### TASK DETAILS:
The result should be every line of the listing that contains "blue".

### DATA FOR PROCESSING:
* * * * *
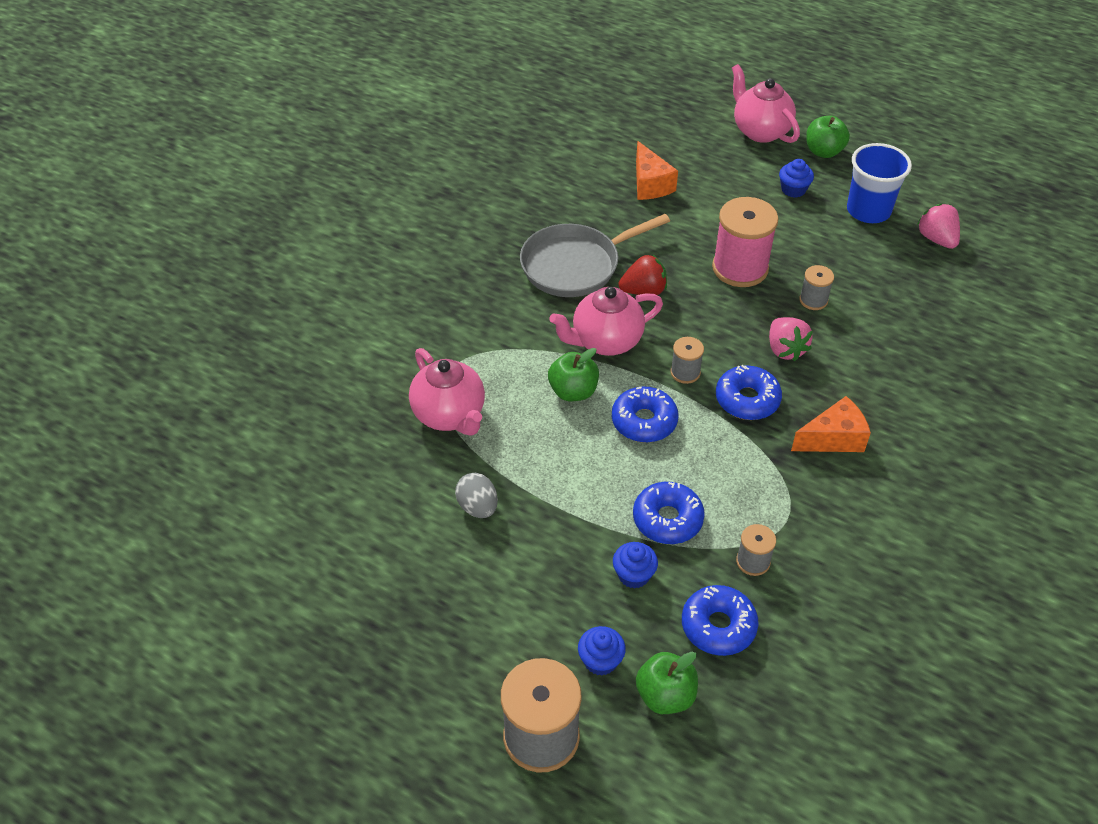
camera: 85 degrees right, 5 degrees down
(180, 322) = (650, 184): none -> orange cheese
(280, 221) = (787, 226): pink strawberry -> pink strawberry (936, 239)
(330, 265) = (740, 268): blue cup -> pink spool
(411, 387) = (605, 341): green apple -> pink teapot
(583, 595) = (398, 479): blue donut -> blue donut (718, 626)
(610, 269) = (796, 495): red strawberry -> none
* * * * *
### EXERCISE RESULT:
(330, 265) = (740, 268): blue cup -> pink spool
(583, 595) = (398, 479): blue donut -> blue donut (718, 626)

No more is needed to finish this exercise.